Segment Start: Supplied data

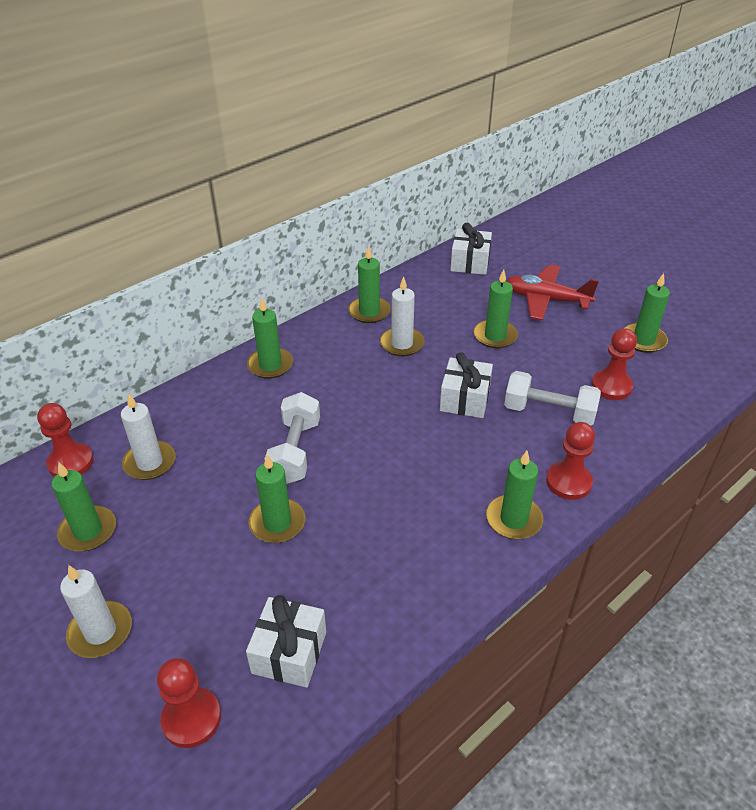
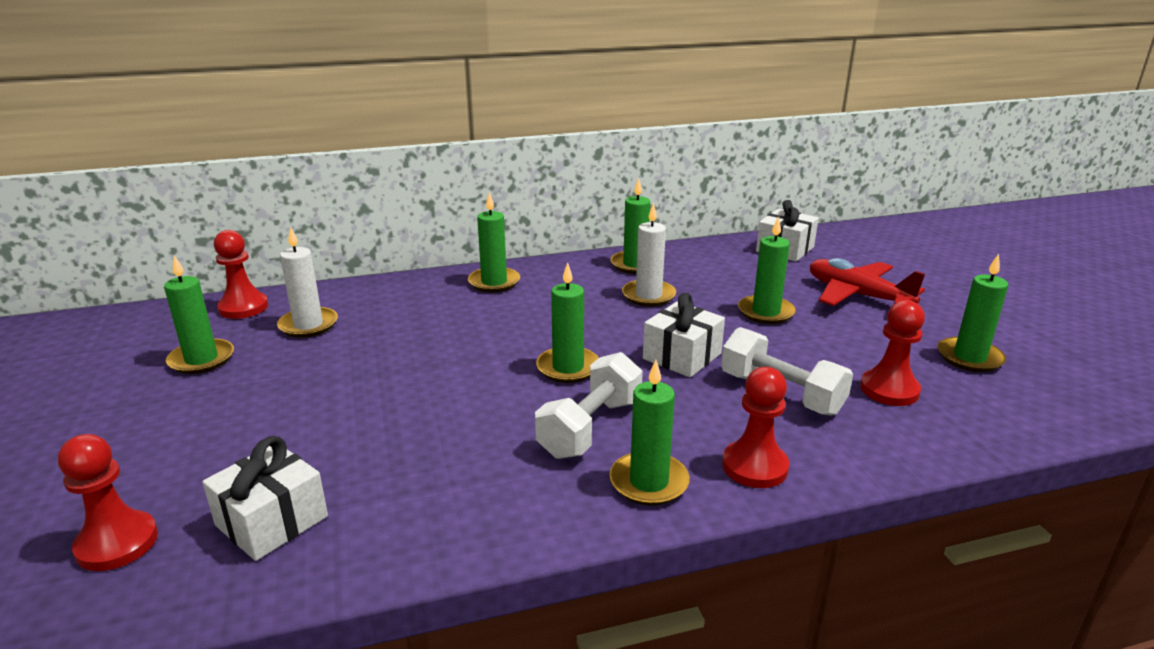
camera: 25 degrees right, 15 degrees down
(100, 632) = (124, 438): white candle -> none
(277, 523) = (376, 404): green candle -> green candle (568, 368)
(295, 451) = (452, 352): white dumbbell -> white dumbbell (590, 427)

Segment End: Supplied data

# What you should do
Would you retype each line above exactly and skip every image?

# Task output
camera: 25 degrees right, 15 degrees down
(100, 632) = (124, 438): white candle -> none
(277, 523) = (376, 404): green candle -> green candle (568, 368)
(295, 451) = (452, 352): white dumbbell -> white dumbbell (590, 427)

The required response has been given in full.